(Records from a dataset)
———

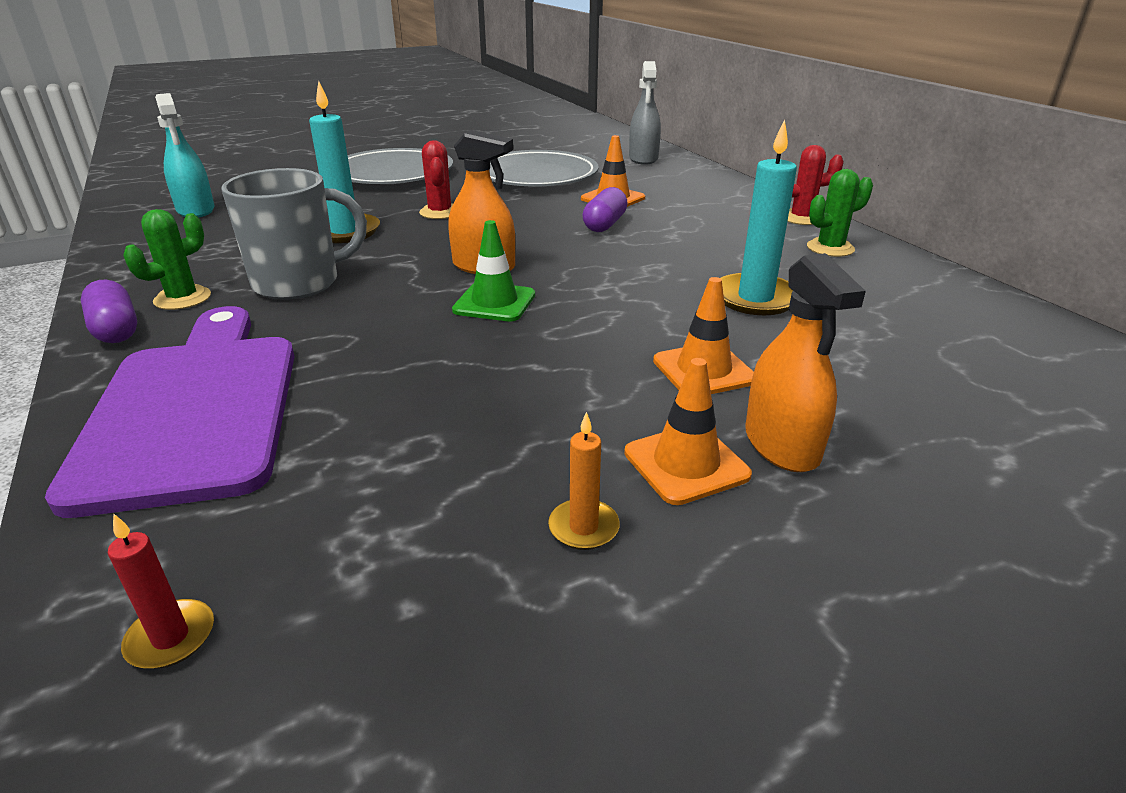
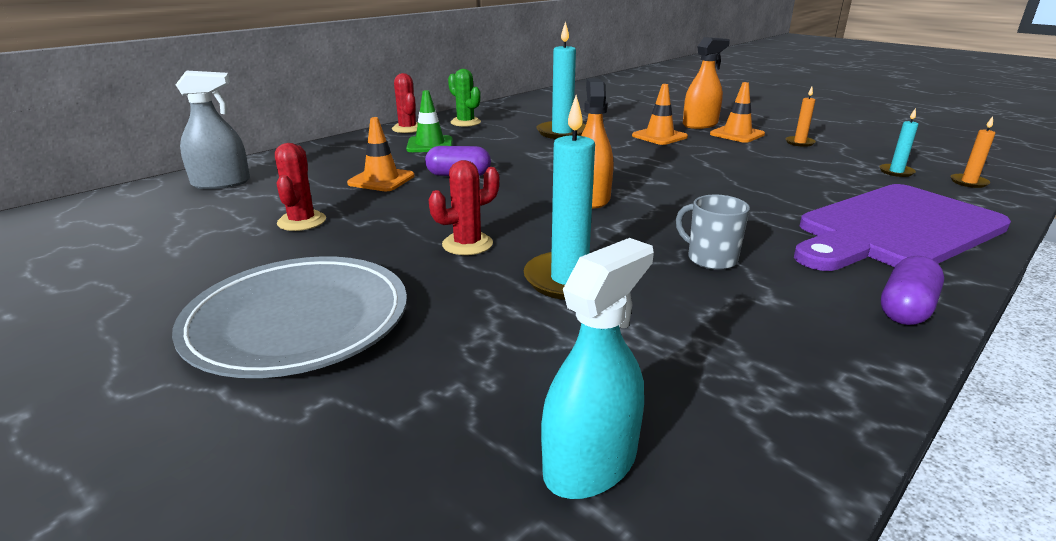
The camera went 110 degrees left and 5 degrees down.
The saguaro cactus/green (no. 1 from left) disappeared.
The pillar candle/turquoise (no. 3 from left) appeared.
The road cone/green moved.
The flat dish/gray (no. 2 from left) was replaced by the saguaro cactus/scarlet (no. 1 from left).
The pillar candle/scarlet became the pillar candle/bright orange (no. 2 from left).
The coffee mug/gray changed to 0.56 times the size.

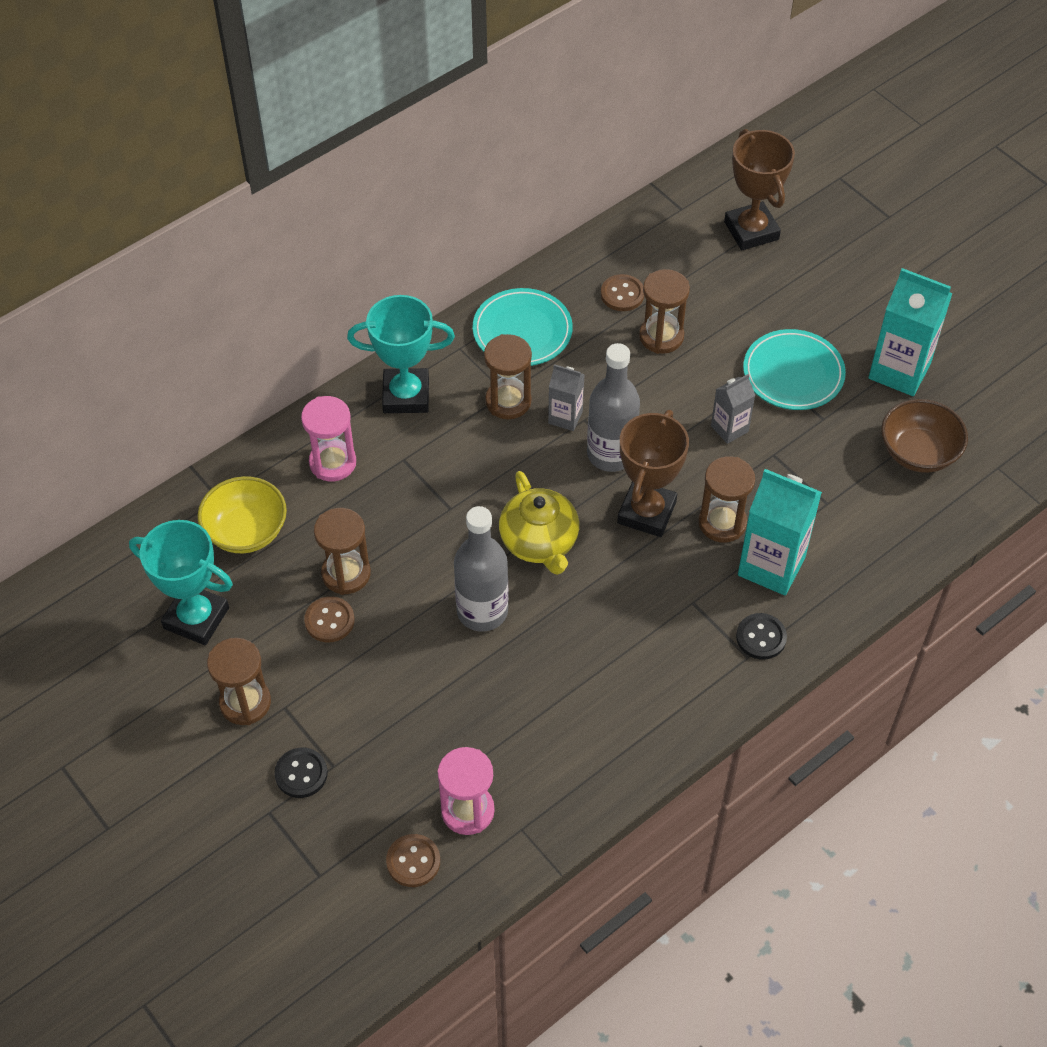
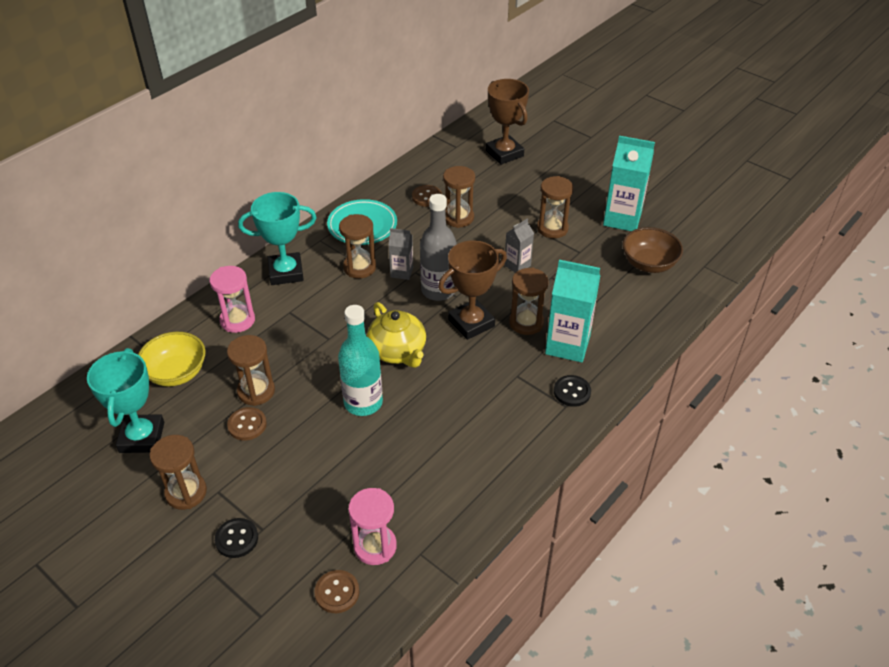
The camera went 10 degrees left and 10 degrees down.
The flat dish/turquoise (no. 2 from left) was replaced by the hourglass/brown (no. 6 from left).
The drink bottle/gray (no. 1 from left) became the drink bottle/turquoise.
The award cup/turquoise (no. 1 from left) turned 75 degrees clockwise.
The award cup/brown (no. 1 from left) turned 45 degrees clockwise.

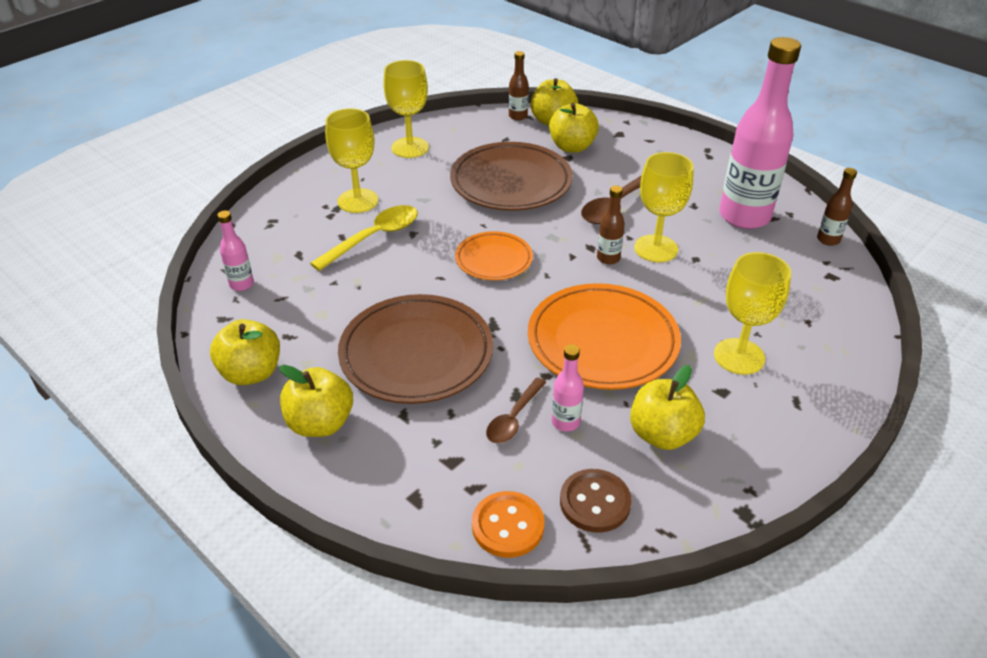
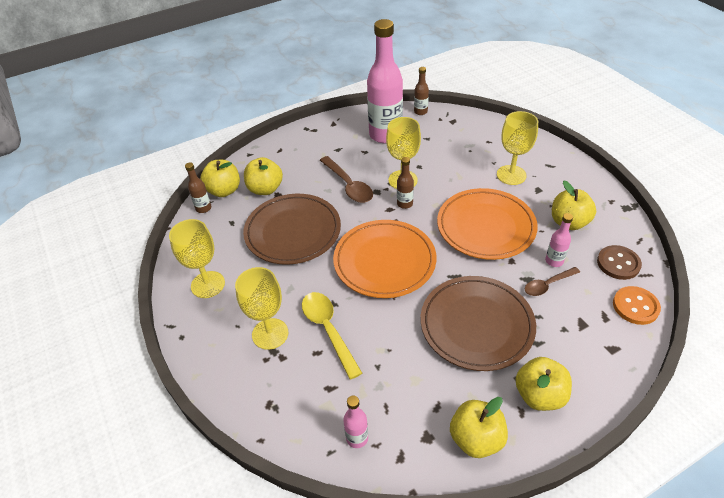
The camera went 70 degrees left and 5 degrees up.
The tablespoon/brown (no. 1 from left in the first image) turned 105 degrees clockwise.
The flat dish/bright orange (no. 1 from left) changed to 1.76 times the size.

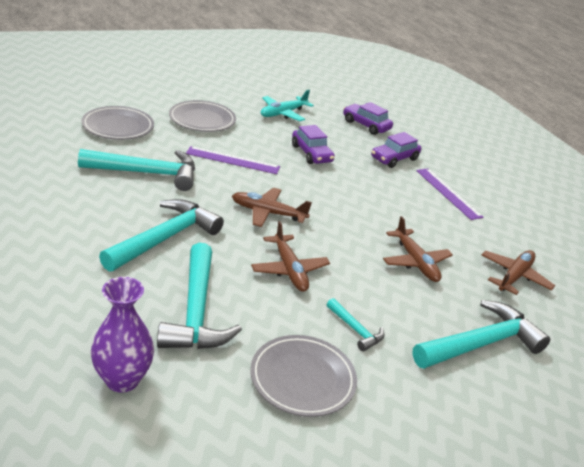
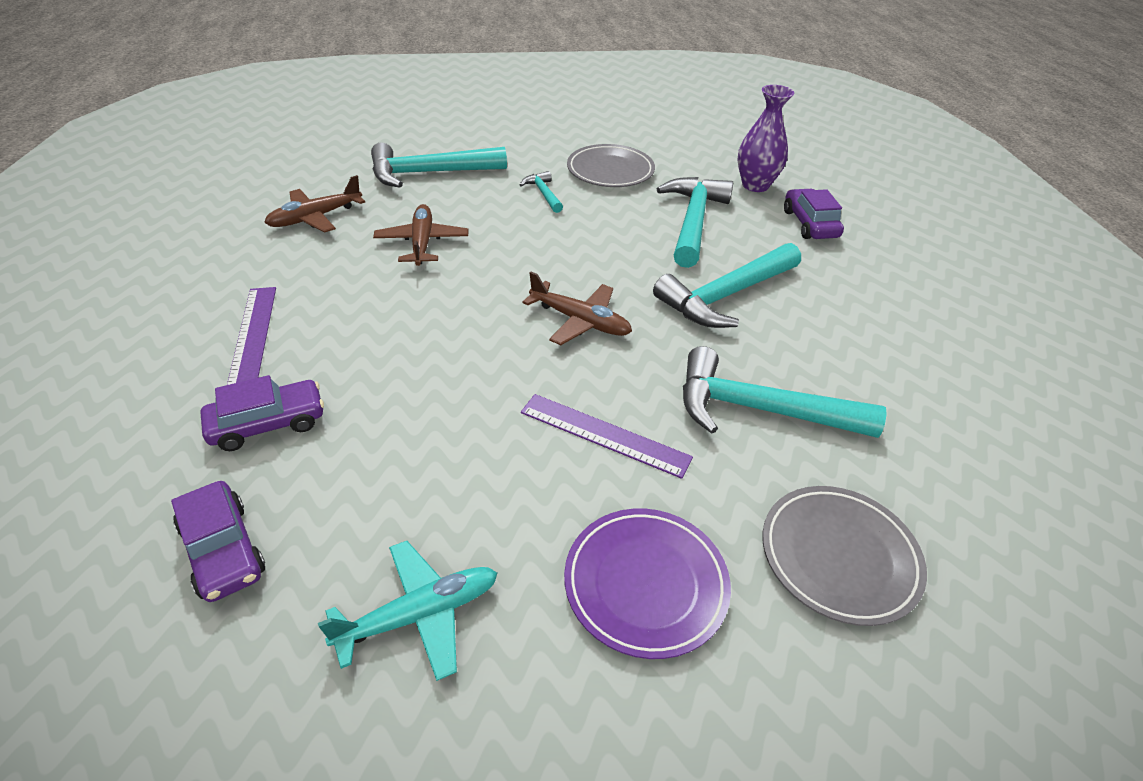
The camera went 160 degrees left and 10 degrees up.
The plane/brown (no. 2 from left) disappeared.
The automobile/royal purple (no. 1 from left in the first image) moved.
The flat dish/gray (no. 2 from left) became the flat dish/royal purple.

———

- **Task directions**: An exact copy is required of the lines from the start of the records above through the line with "The pillar candle/scarlet", and only those, without any pictures.

- **Exercise result**:
The camera went 110 degrees left and 5 degrees down.
The saguaro cactus/green (no. 1 from left) disappeared.
The pillar candle/turquoise (no. 3 from left) appeared.
The road cone/green moved.
The flat dish/gray (no. 2 from left) was replaced by the saguaro cactus/scarlet (no. 1 from left).
The pillar candle/scarlet became the pillar candle/bright orange (no. 2 from left).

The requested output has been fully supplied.